__TO DO__:
Copy the material below word for word, beginning with its first line and stopping after the line that contains "(under ~0.8 m) are not labelled.".

===== STORED ROWS =====

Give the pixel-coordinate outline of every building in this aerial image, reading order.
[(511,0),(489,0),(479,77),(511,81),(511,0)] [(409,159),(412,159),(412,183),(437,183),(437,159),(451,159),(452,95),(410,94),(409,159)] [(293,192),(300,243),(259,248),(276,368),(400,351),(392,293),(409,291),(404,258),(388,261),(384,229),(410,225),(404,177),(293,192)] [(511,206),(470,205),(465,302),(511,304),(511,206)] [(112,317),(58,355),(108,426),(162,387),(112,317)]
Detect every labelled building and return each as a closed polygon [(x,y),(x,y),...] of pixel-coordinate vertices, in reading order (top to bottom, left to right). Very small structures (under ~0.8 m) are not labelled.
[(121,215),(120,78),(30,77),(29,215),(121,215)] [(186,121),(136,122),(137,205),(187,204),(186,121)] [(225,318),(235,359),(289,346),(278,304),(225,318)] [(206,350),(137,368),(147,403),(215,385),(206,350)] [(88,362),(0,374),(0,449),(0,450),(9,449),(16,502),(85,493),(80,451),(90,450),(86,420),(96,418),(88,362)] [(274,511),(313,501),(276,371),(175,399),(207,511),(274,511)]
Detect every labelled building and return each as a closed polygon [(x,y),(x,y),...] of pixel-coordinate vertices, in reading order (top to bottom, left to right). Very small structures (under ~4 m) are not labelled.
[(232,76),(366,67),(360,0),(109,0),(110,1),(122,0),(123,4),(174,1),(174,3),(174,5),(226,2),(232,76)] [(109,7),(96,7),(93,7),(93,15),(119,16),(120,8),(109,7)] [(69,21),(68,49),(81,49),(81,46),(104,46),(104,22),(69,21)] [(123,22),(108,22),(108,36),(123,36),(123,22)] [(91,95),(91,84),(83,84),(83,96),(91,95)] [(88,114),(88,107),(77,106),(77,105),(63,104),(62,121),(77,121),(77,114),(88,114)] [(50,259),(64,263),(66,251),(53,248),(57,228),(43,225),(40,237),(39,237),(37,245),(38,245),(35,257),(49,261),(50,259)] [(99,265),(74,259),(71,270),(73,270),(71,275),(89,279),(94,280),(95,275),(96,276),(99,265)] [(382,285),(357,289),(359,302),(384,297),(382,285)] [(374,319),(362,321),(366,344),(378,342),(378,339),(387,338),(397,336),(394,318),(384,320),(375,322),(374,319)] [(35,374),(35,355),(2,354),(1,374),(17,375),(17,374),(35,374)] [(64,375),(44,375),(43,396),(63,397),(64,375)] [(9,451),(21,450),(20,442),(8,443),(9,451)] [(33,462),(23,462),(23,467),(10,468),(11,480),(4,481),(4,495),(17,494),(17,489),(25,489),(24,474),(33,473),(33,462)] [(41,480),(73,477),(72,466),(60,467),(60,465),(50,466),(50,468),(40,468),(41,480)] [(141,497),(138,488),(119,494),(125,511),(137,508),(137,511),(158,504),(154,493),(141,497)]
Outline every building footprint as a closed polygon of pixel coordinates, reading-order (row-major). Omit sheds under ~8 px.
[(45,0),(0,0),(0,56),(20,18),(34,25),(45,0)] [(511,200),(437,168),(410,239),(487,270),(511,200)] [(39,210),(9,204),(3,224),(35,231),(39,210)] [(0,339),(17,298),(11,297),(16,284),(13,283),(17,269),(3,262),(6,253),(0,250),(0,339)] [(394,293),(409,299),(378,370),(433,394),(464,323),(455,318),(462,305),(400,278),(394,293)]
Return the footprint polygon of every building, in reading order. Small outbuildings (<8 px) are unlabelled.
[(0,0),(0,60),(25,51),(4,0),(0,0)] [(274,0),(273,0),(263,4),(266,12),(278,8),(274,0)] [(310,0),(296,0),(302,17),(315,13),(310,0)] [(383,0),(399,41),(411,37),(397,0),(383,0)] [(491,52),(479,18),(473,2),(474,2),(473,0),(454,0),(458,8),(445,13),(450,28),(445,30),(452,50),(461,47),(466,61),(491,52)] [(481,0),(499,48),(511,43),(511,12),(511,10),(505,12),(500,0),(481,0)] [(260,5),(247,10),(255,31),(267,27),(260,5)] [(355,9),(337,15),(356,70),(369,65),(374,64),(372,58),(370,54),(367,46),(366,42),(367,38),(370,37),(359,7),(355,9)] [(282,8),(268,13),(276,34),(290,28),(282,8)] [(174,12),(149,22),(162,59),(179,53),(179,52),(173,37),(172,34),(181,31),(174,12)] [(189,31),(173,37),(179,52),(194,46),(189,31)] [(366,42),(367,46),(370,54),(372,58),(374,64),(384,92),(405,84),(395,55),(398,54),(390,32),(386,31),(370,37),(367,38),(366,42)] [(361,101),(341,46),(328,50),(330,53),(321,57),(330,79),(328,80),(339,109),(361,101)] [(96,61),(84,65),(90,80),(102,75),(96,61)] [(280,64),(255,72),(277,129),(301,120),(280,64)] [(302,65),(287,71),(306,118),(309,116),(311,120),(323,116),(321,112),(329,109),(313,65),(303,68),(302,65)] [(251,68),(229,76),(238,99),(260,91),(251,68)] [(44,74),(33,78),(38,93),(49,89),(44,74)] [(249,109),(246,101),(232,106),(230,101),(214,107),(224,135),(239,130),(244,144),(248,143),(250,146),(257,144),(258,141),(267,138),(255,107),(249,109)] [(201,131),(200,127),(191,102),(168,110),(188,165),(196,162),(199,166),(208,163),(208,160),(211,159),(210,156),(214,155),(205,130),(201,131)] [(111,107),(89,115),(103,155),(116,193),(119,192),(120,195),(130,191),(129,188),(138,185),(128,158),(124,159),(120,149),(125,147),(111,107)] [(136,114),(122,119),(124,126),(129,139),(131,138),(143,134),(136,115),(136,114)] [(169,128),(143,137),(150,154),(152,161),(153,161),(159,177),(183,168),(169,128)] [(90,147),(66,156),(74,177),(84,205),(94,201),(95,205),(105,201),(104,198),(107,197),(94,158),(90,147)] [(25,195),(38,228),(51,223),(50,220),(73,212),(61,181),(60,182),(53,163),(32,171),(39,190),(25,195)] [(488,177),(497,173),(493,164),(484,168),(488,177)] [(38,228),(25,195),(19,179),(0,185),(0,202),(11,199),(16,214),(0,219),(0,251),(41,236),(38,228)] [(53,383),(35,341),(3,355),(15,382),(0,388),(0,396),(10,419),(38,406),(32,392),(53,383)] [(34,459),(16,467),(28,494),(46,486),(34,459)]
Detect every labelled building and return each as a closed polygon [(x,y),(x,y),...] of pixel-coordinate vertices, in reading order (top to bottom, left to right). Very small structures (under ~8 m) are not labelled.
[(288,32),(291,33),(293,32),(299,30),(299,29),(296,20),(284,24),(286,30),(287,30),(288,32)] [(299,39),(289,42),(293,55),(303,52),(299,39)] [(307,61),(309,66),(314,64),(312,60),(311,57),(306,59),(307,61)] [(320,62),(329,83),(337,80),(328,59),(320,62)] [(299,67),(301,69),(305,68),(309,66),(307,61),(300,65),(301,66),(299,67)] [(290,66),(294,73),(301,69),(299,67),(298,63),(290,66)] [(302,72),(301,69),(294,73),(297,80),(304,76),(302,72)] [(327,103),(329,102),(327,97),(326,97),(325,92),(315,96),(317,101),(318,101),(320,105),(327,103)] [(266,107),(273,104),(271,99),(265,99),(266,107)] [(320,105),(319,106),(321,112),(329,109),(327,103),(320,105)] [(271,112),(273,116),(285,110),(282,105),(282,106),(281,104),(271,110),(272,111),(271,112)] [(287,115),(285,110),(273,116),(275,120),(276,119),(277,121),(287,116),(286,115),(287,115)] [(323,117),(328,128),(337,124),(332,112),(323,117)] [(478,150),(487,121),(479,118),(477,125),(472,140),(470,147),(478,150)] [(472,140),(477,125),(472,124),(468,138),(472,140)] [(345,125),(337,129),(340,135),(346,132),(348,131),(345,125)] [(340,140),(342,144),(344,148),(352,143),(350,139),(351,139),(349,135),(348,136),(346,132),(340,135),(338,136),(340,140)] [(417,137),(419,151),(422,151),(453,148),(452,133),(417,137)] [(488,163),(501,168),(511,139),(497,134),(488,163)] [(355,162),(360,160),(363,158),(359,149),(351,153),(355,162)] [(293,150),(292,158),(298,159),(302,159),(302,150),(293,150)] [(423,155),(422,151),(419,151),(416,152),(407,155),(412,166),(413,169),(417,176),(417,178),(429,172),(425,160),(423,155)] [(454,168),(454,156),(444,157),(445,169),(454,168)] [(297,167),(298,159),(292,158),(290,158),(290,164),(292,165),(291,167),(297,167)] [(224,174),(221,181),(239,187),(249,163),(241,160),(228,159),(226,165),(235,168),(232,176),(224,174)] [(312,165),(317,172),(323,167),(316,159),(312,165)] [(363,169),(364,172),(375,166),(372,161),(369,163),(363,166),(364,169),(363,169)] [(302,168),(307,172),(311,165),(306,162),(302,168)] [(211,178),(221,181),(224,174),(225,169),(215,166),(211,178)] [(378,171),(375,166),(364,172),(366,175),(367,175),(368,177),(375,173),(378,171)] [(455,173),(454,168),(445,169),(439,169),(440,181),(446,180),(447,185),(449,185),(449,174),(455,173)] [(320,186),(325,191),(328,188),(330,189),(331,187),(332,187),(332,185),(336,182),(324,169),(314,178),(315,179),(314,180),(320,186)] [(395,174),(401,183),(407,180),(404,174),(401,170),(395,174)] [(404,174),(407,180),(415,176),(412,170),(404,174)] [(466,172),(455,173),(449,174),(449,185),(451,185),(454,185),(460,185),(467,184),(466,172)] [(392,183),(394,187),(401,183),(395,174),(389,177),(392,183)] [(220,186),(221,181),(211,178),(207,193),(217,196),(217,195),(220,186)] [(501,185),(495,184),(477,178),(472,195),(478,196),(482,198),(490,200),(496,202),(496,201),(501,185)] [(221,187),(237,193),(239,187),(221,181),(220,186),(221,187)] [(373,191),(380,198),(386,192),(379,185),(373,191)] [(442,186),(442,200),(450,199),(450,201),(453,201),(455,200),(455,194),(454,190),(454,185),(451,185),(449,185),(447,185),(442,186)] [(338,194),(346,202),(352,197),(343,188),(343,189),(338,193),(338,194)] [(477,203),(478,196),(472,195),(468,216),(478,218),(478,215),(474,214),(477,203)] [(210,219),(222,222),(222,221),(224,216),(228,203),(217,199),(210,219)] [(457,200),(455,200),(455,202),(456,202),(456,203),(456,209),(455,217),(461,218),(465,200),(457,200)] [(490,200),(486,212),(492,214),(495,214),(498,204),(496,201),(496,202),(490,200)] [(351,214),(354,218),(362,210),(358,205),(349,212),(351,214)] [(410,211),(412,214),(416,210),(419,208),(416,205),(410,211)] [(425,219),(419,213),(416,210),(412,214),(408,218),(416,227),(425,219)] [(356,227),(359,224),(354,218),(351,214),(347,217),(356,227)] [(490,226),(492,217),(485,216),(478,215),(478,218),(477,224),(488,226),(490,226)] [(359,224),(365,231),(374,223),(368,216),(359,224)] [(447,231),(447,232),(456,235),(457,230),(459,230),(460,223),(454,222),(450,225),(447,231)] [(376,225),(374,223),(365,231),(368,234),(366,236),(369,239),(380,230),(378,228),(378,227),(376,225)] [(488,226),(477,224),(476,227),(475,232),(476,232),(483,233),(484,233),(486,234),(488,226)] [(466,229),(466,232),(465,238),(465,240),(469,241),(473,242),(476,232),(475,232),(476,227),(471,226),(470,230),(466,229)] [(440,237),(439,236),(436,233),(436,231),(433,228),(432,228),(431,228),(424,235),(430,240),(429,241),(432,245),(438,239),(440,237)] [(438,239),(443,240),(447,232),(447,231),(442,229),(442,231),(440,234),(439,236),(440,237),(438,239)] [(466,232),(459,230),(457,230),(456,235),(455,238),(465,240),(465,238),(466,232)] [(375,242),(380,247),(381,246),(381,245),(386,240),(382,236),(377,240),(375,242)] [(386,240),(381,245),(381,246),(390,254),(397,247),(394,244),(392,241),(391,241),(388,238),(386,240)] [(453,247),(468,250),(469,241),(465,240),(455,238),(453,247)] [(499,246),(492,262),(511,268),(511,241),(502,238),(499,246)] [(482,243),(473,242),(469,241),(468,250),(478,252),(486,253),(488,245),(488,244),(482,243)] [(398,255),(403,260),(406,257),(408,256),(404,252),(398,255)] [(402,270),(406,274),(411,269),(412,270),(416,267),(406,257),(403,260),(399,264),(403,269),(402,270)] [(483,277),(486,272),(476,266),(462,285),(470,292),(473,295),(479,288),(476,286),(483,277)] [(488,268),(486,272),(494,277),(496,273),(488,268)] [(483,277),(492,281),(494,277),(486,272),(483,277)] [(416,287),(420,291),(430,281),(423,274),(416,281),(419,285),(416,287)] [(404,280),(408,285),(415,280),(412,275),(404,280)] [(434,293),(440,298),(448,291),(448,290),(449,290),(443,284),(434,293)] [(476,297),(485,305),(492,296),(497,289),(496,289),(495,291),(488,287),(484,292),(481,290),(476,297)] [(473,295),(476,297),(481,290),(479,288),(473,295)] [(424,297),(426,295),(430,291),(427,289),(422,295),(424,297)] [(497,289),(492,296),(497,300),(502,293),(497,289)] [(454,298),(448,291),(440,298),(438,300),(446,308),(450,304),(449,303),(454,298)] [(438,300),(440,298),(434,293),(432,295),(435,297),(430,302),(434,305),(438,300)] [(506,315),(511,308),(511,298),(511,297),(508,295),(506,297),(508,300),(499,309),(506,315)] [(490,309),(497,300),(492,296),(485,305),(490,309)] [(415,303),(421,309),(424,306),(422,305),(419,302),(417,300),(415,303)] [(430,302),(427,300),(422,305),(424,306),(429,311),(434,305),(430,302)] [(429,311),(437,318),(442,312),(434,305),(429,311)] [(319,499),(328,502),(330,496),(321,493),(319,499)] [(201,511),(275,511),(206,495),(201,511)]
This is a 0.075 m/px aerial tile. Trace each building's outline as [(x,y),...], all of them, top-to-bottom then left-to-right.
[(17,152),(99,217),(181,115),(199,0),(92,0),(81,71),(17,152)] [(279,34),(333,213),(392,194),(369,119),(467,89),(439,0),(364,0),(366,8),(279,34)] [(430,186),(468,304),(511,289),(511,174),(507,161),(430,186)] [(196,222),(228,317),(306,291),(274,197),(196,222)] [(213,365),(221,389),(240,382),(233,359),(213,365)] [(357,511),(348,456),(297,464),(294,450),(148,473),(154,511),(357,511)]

=====

__COMPLETED EXERCISE__:
Give the pixel-coordinate outline of every building in this aerial image, reading order.
[(511,0),(489,0),(479,77),(511,81),(511,0)] [(409,159),(412,159),(412,183),(437,183),(437,159),(451,159),(452,95),(410,94),(409,159)] [(293,192),(300,243),(259,248),(276,368),(400,351),(392,293),(409,291),(404,258),(388,261),(384,229),(410,225),(404,177),(293,192)] [(511,206),(470,205),(465,302),(511,304),(511,206)] [(112,317),(58,355),(108,426),(162,387),(112,317)]
Detect every labelled building and return each as a closed polygon [(x,y),(x,y),...] of pixel-coordinate vertices, in reading order (top to bottom, left to right). Very small structures (under ~0.8 m) are not labelled.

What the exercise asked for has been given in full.